▸ RAW DATA
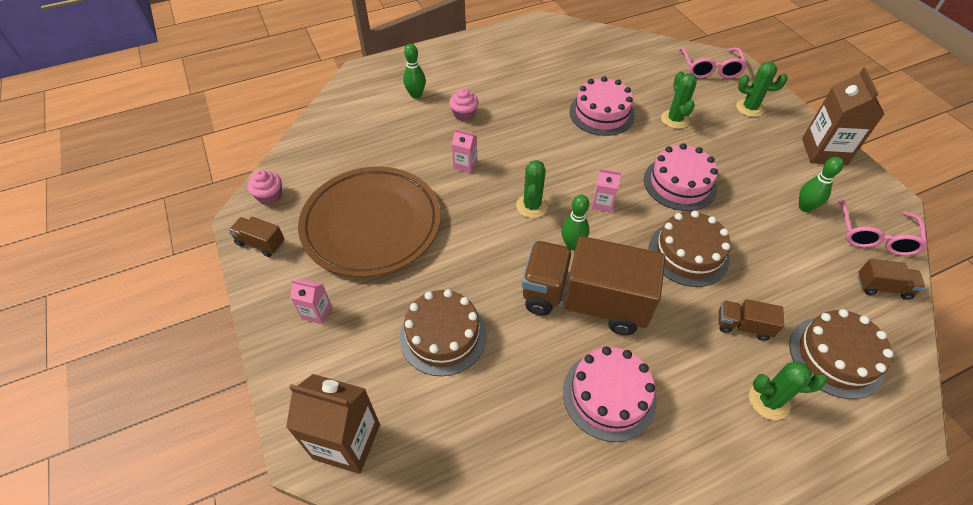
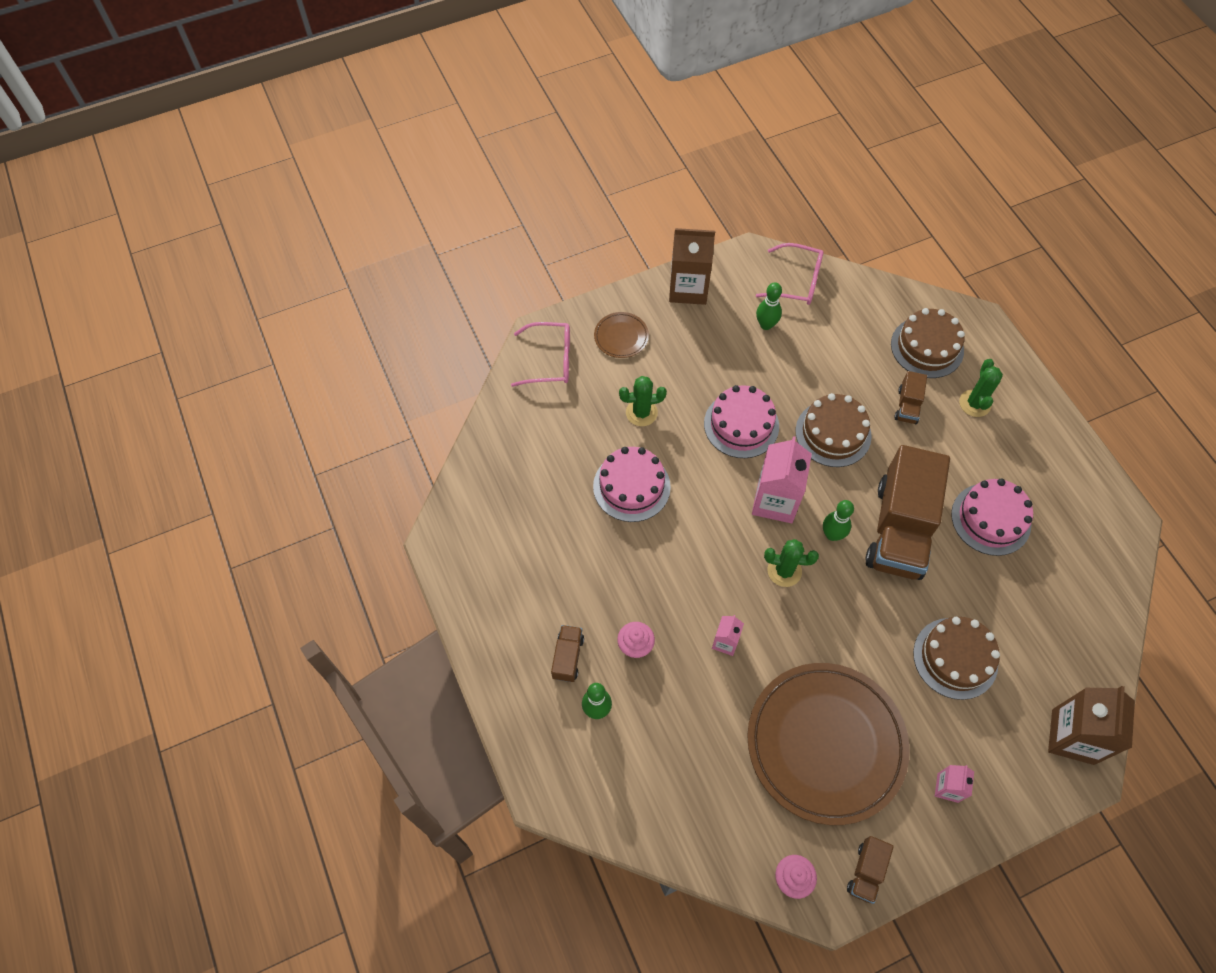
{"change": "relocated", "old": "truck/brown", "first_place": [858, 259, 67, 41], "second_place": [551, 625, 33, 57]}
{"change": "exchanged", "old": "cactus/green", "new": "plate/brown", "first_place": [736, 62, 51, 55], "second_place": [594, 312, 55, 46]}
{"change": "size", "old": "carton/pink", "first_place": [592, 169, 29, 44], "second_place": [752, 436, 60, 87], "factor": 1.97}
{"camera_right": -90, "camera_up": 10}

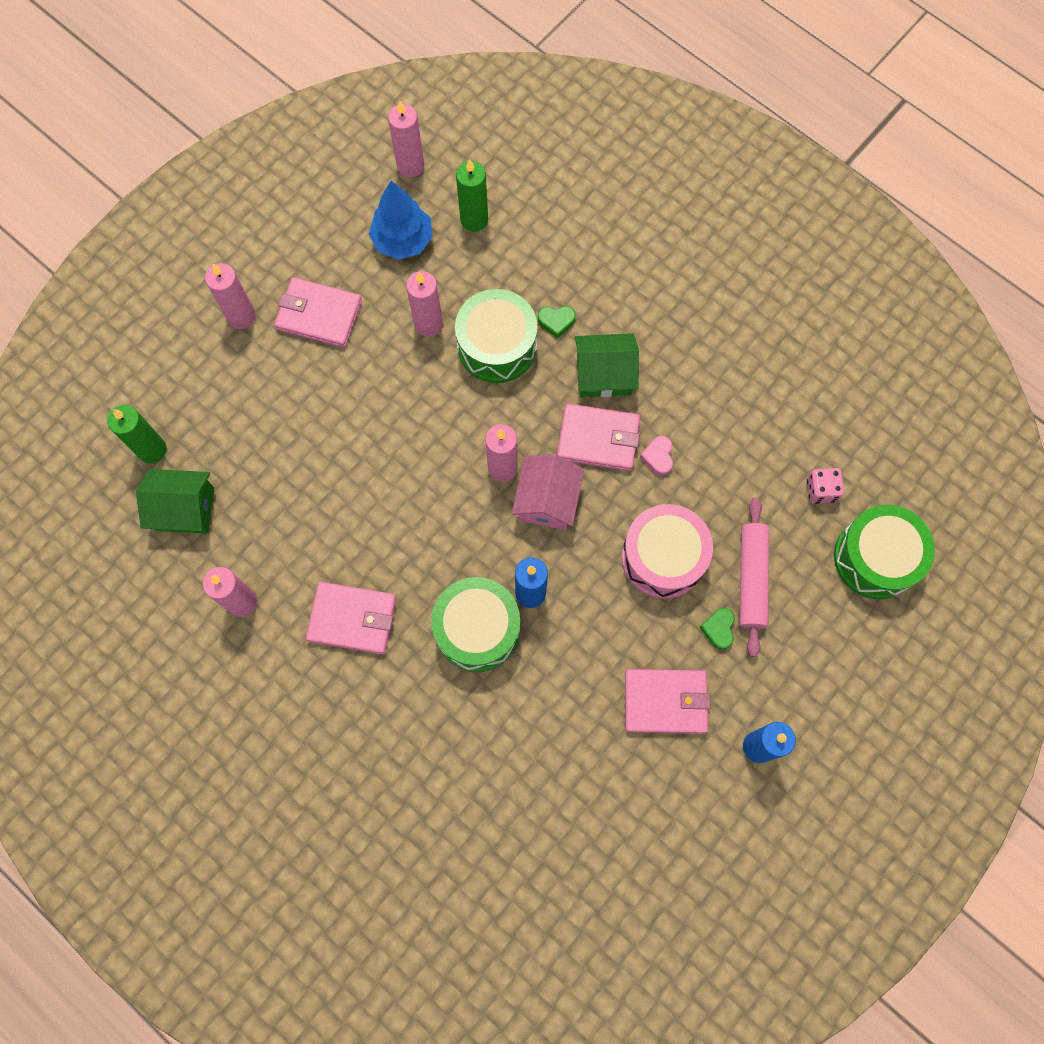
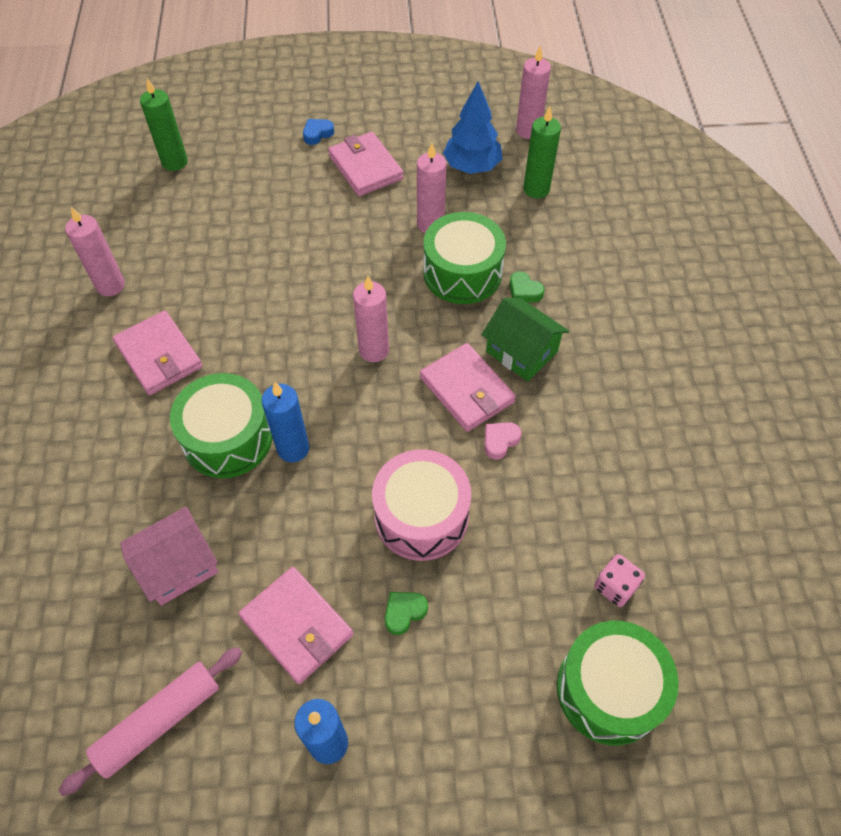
{"change": "missing", "old": "house/green", "first_place": [136, 469, 78, 64]}
{"change": "relocated", "old": "house/pink", "first_place": [512, 454, 72, 76], "second_place": [120, 507, 99, 99]}
{"change": "relocated", "old": "rolling pin/pink", "first_place": [740, 497, 29, 160], "second_place": [59, 647, 183, 149]}
{"change": "exchanged", "old": "candle/pink", "new": "heart/blue", "first_place": [205, 263, 51, 66], "second_place": [303, 119, 31, 26]}
{"camera_right": 45, "camera_up": -15}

▸ WHAT THE EXERCISE ASKS
Without the pictures, print the records in full, exactly as they appear.

▸ RESPONSE TO THIS EXERCISE
{"change": "relocated", "old": "truck/brown", "first_place": [858, 259, 67, 41], "second_place": [551, 625, 33, 57]}
{"change": "exchanged", "old": "cactus/green", "new": "plate/brown", "first_place": [736, 62, 51, 55], "second_place": [594, 312, 55, 46]}
{"change": "size", "old": "carton/pink", "first_place": [592, 169, 29, 44], "second_place": [752, 436, 60, 87], "factor": 1.97}
{"camera_right": -90, "camera_up": 10}

{"change": "missing", "old": "house/green", "first_place": [136, 469, 78, 64]}
{"change": "relocated", "old": "house/pink", "first_place": [512, 454, 72, 76], "second_place": [120, 507, 99, 99]}
{"change": "relocated", "old": "rolling pin/pink", "first_place": [740, 497, 29, 160], "second_place": [59, 647, 183, 149]}
{"change": "exchanged", "old": "candle/pink", "new": "heart/blue", "first_place": [205, 263, 51, 66], "second_place": [303, 119, 31, 26]}
{"camera_right": 45, "camera_up": -15}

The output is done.